**WORK TO BE COMPLETED**
Below are the records; reproduce all of them exactly but without any images.

Items listed in a dataset
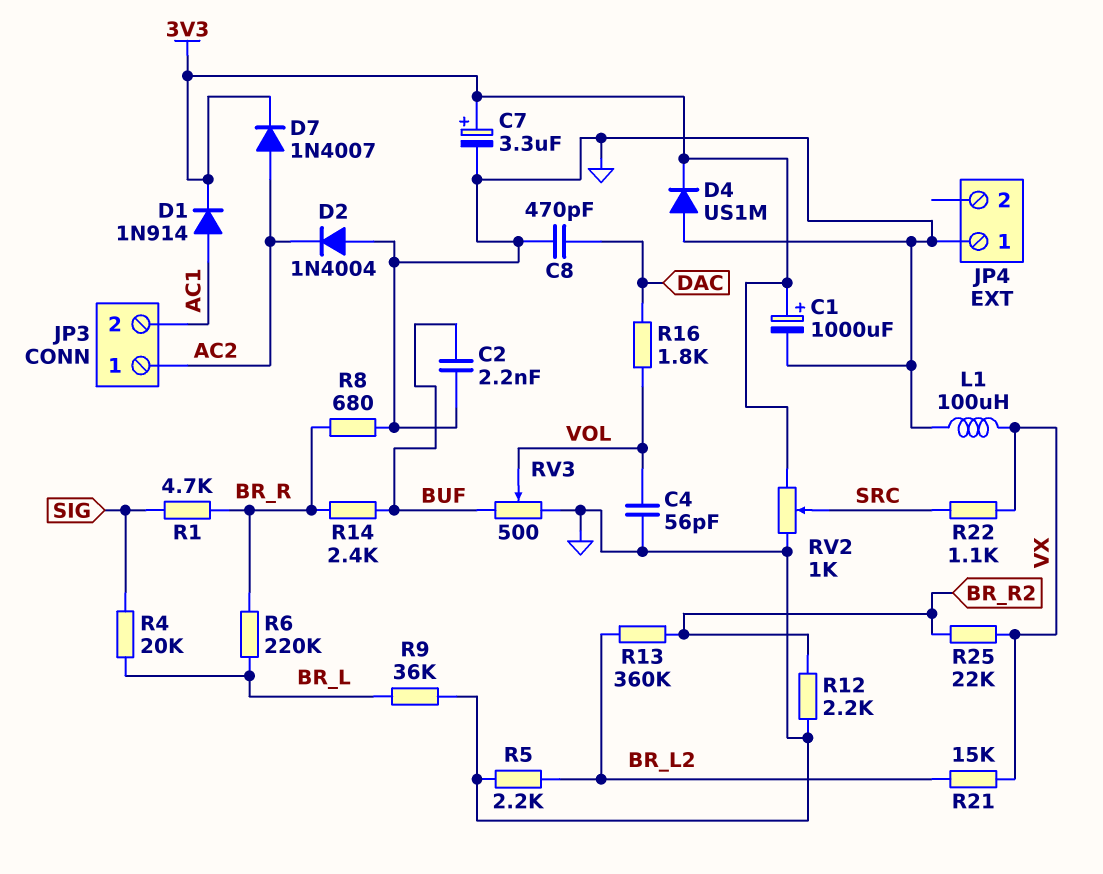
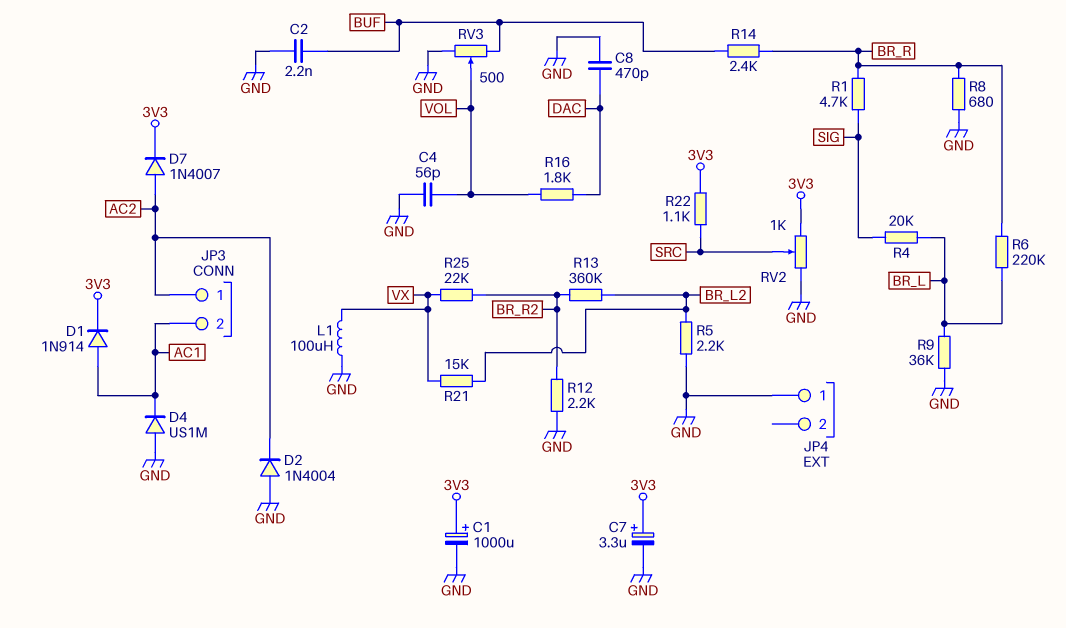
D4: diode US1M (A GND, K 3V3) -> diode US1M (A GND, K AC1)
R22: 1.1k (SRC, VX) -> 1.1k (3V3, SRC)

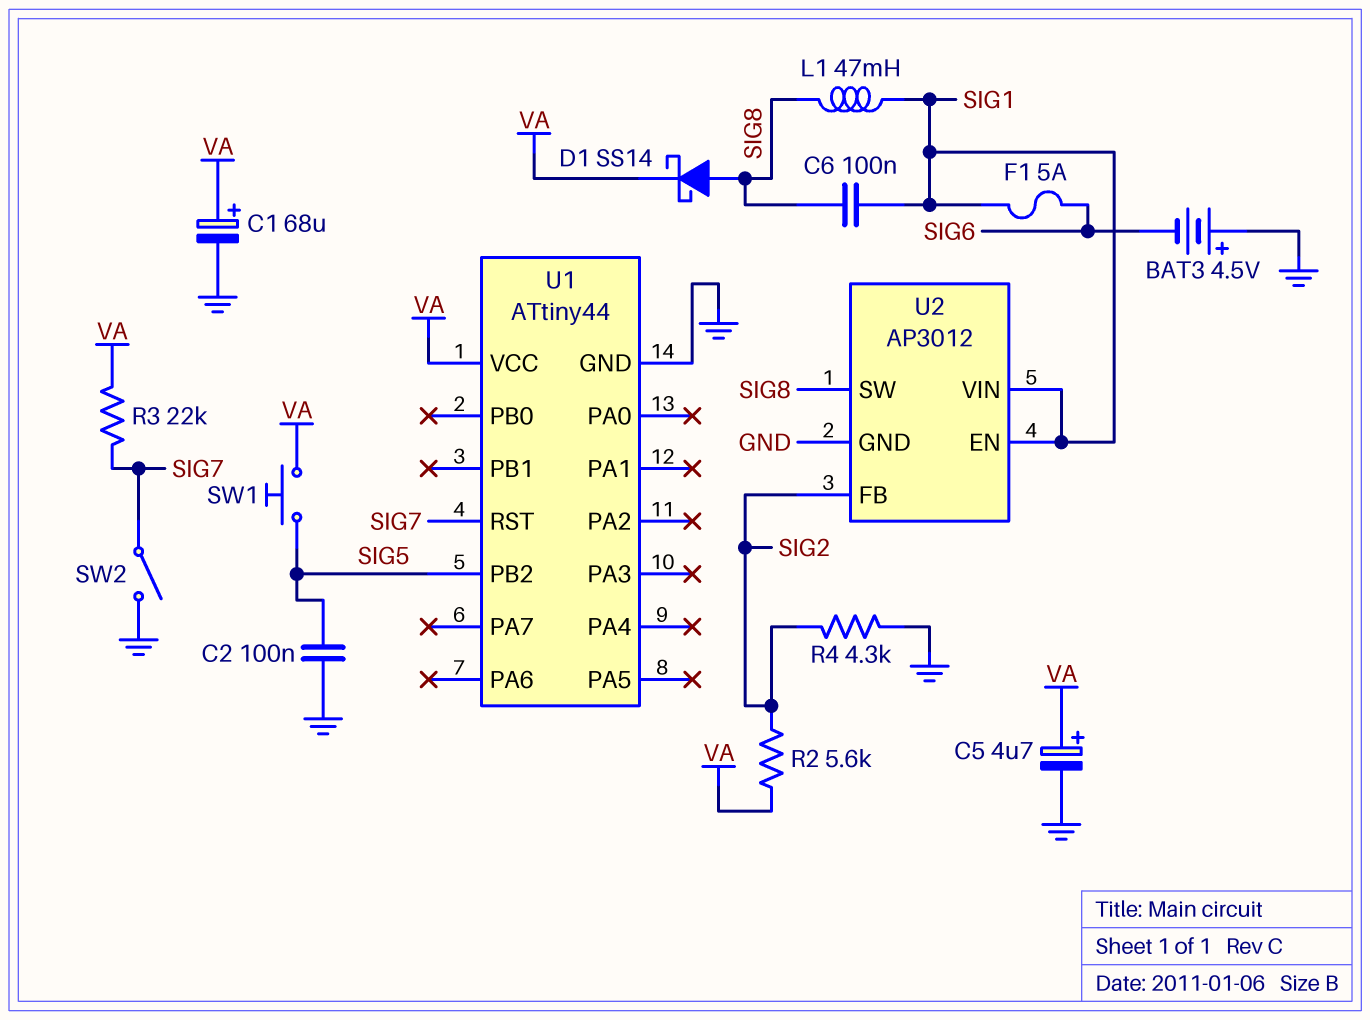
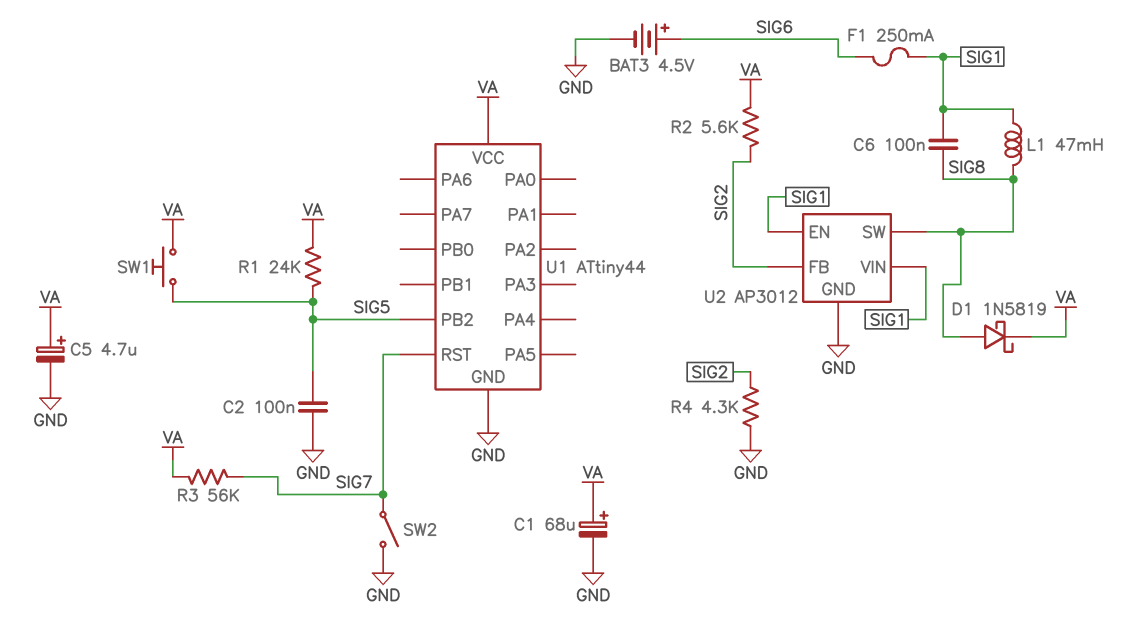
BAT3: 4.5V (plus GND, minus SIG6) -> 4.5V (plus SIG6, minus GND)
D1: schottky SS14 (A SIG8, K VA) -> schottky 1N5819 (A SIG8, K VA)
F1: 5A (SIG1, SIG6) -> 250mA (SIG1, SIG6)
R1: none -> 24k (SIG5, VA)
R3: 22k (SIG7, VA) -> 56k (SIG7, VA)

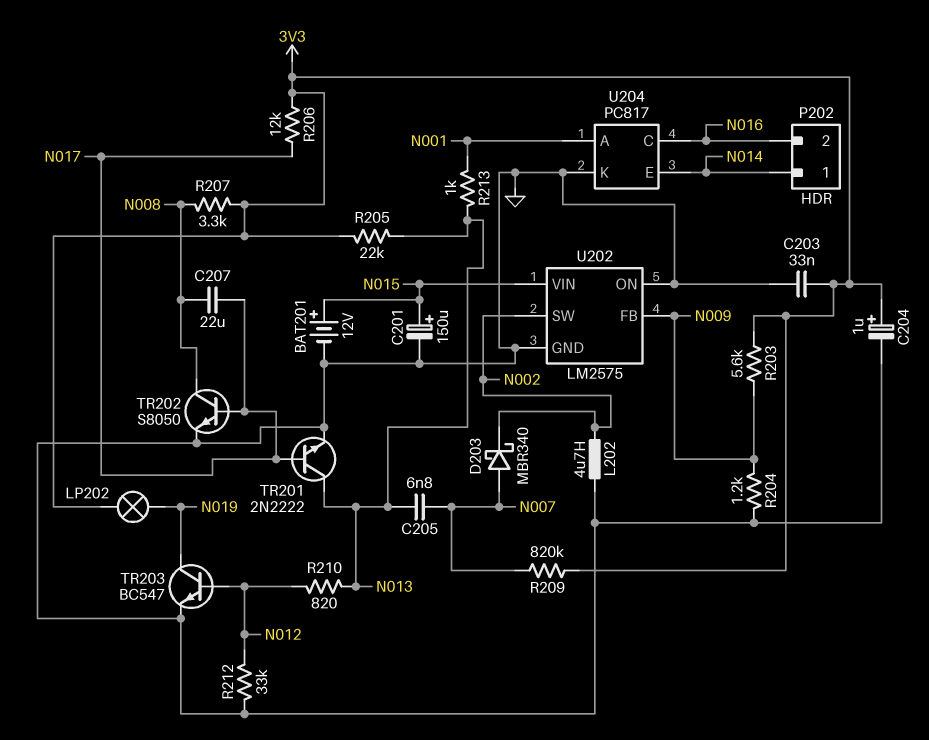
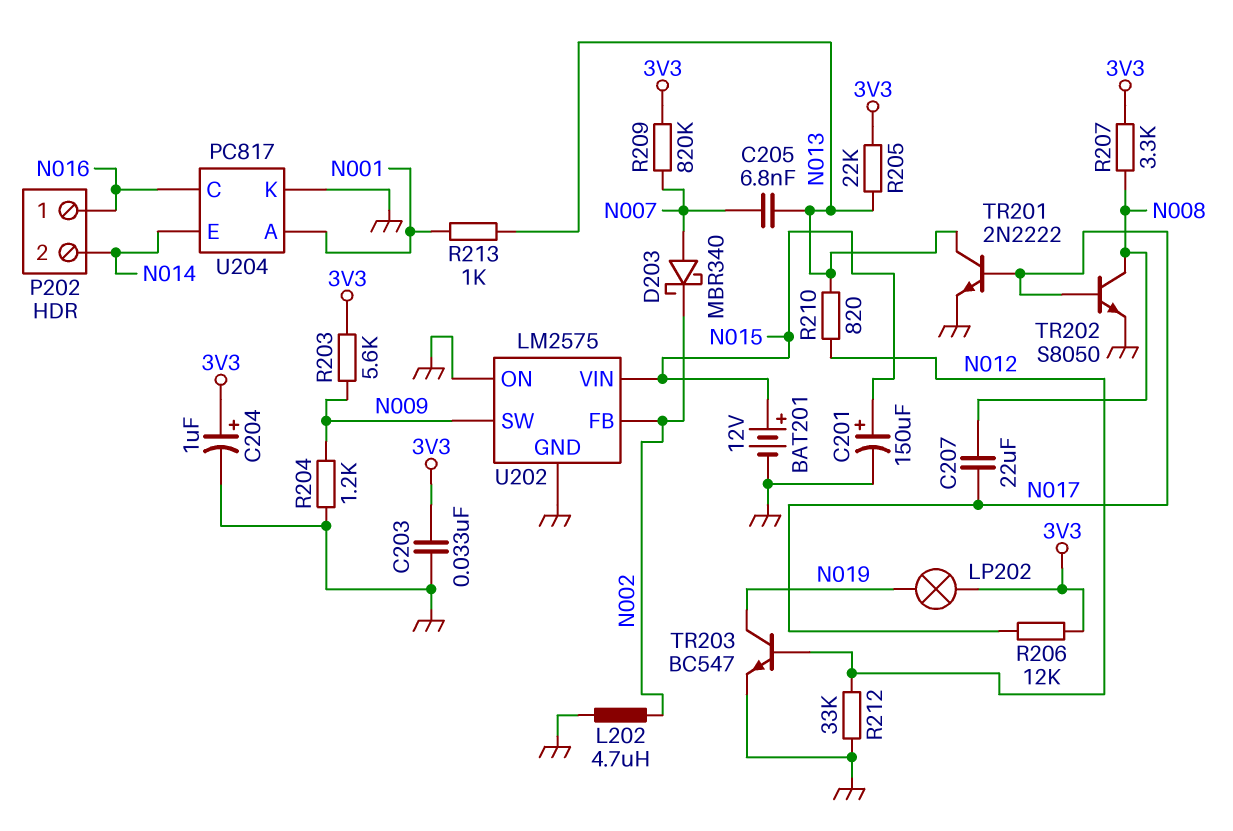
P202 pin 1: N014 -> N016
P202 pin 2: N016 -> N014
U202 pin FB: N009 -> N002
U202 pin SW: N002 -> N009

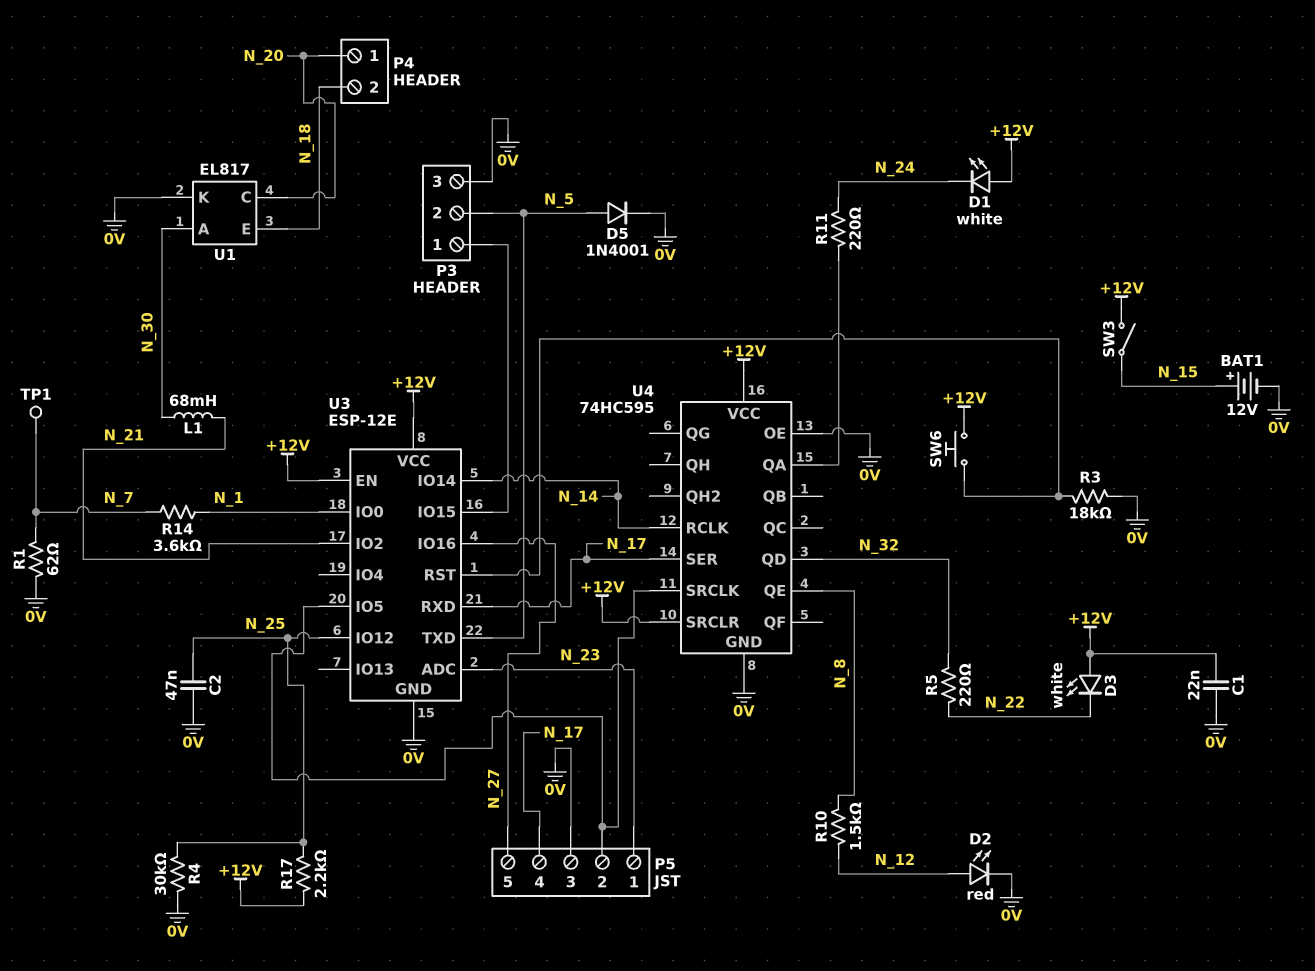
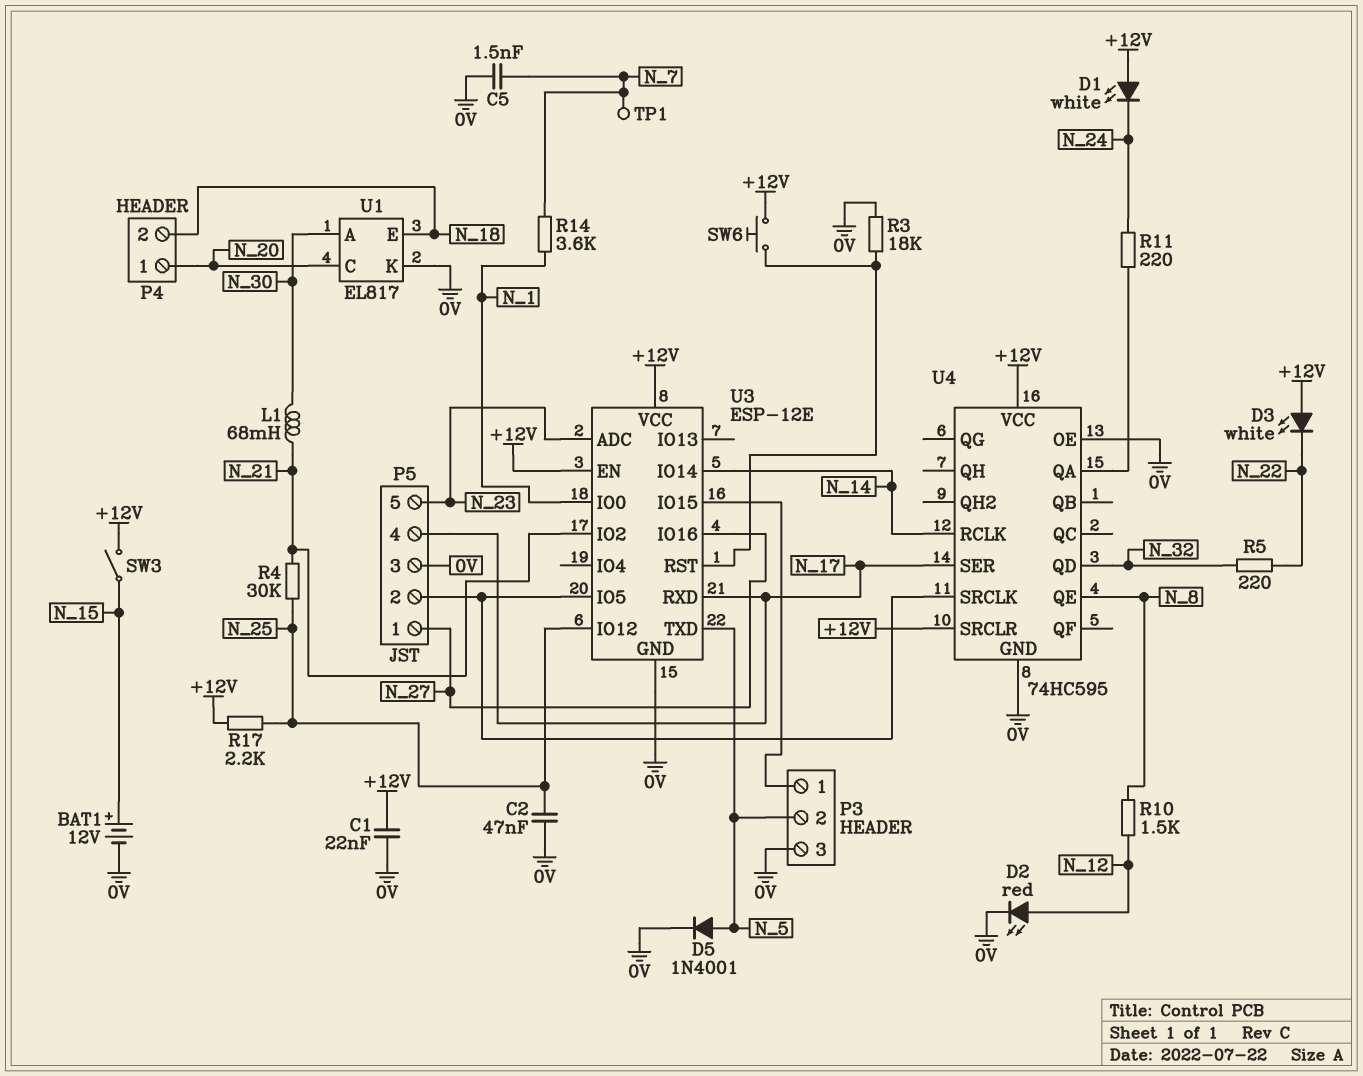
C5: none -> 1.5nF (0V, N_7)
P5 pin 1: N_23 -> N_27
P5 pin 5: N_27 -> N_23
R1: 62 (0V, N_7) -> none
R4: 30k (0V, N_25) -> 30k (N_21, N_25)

**WRITTEN RESPONSE**
D4: diode US1M (A GND, K 3V3) -> diode US1M (A GND, K AC1)
R22: 1.1k (SRC, VX) -> 1.1k (3V3, SRC)

BAT3: 4.5V (plus GND, minus SIG6) -> 4.5V (plus SIG6, minus GND)
D1: schottky SS14 (A SIG8, K VA) -> schottky 1N5819 (A SIG8, K VA)
F1: 5A (SIG1, SIG6) -> 250mA (SIG1, SIG6)
R1: none -> 24k (SIG5, VA)
R3: 22k (SIG7, VA) -> 56k (SIG7, VA)

P202 pin 1: N014 -> N016
P202 pin 2: N016 -> N014
U202 pin FB: N009 -> N002
U202 pin SW: N002 -> N009

C5: none -> 1.5nF (0V, N_7)
P5 pin 1: N_23 -> N_27
P5 pin 5: N_27 -> N_23
R1: 62 (0V, N_7) -> none
R4: 30k (0V, N_25) -> 30k (N_21, N_25)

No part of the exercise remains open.